## Task to complete
Using the entries that follow, give only the number of lines with the word "Kaktus" in them.

## Extracted records
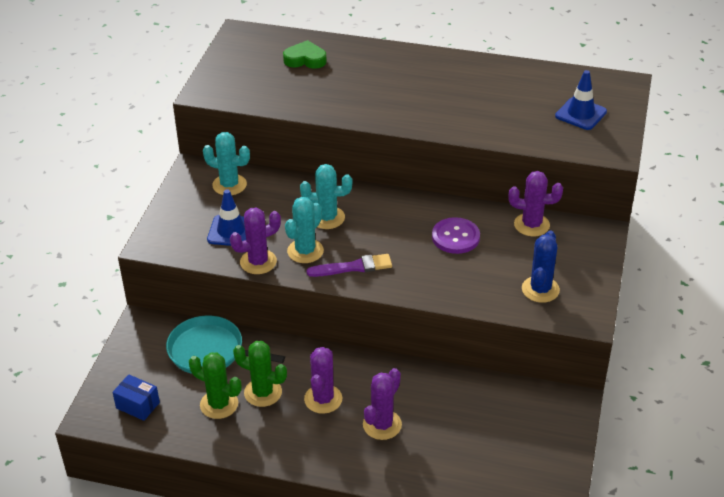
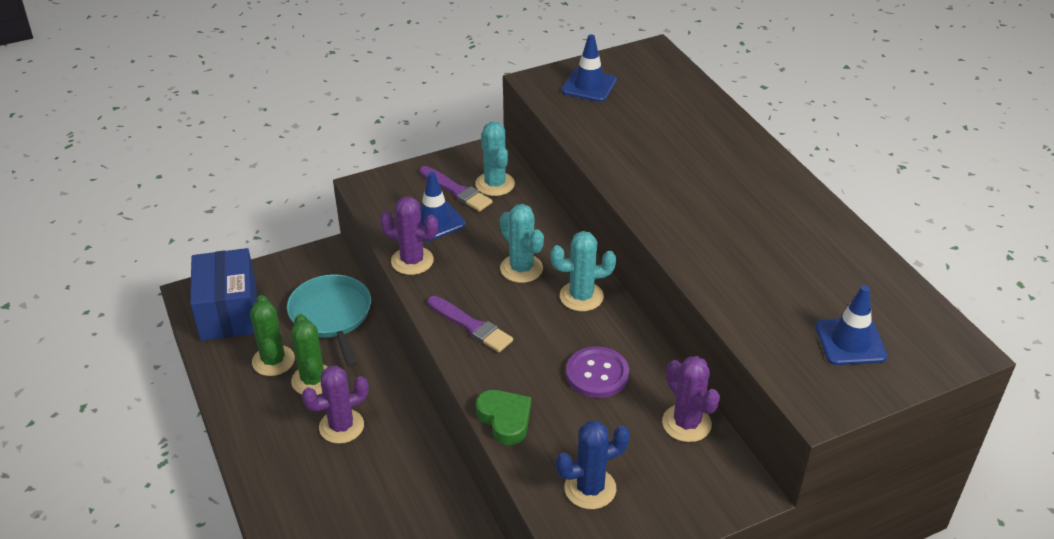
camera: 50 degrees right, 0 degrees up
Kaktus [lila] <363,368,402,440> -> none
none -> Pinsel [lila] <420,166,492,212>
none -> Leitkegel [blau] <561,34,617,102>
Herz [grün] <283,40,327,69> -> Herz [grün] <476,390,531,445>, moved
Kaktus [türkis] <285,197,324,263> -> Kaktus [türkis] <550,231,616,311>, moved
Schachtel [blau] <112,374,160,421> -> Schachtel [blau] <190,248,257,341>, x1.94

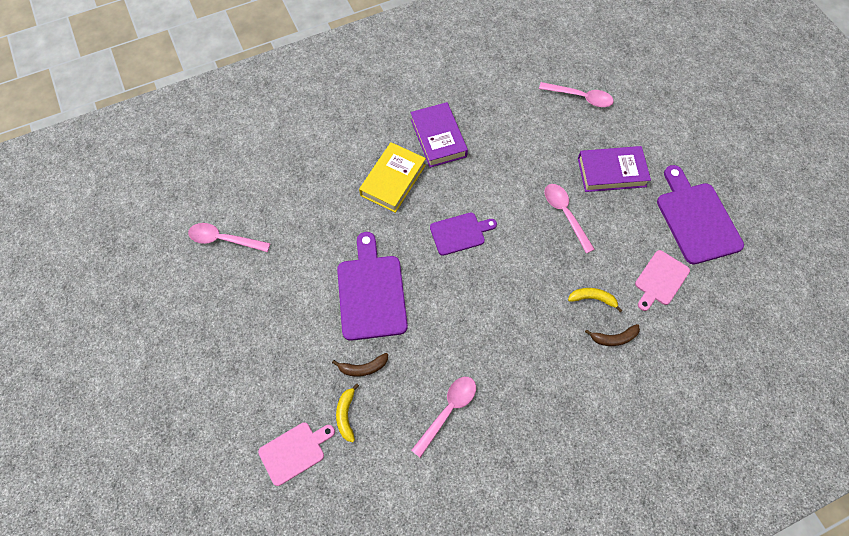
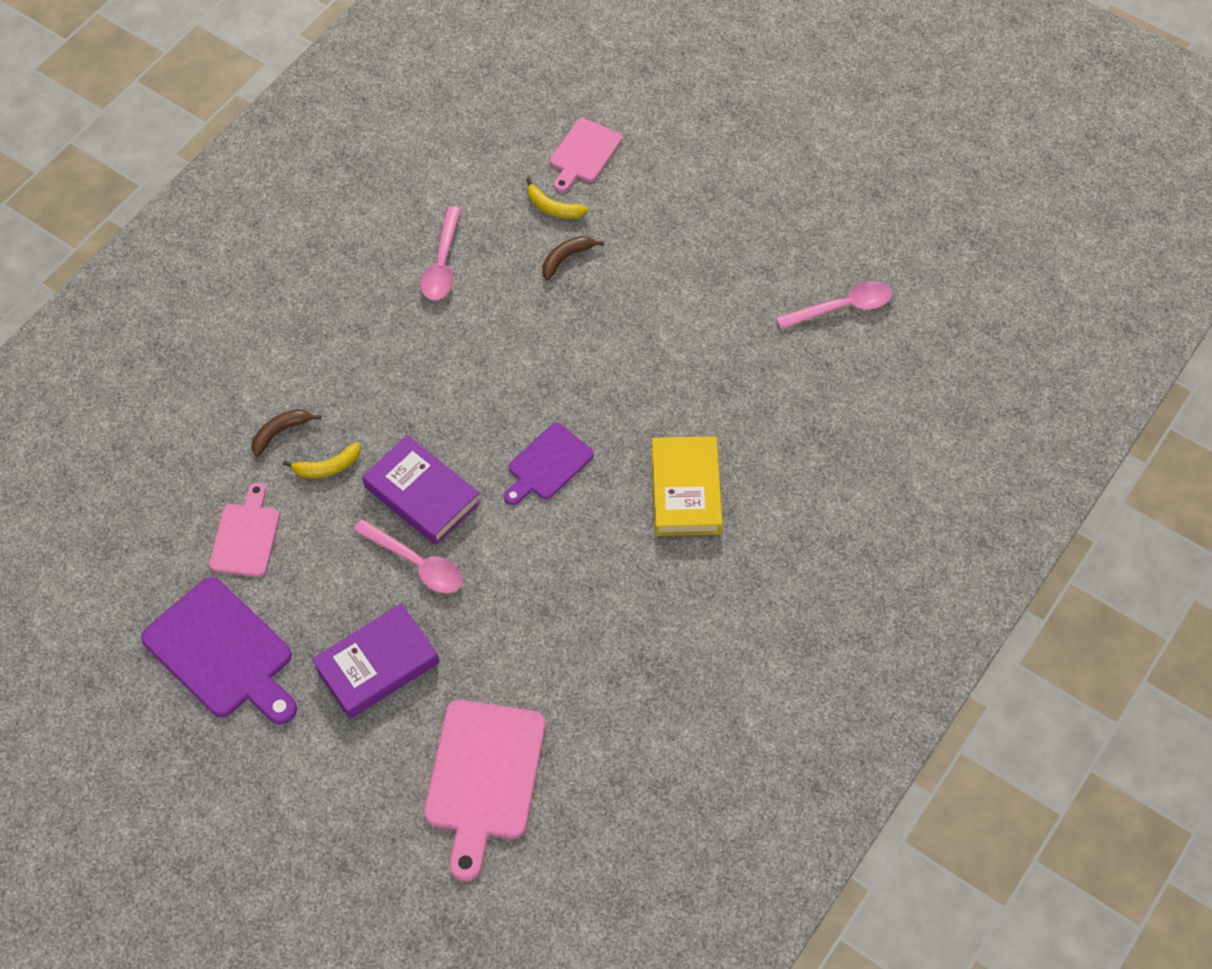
camera: 150 degrees right, 5 degrees down
Schneidebrett [lila] <337,232,408,341> -> none
Buch [lila] <411,102,468,168> -> Buch [lila] <362,435,481,545>, moved
Löffel [rosa] <539,82,614,107> -> Schneidebrett [rosa] <424,700,546,882>
Banane [gelb] <336,383,359,442> -> Banane [gelb] <526,178,588,219>, 150 degrees clockwise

## Output for this task
2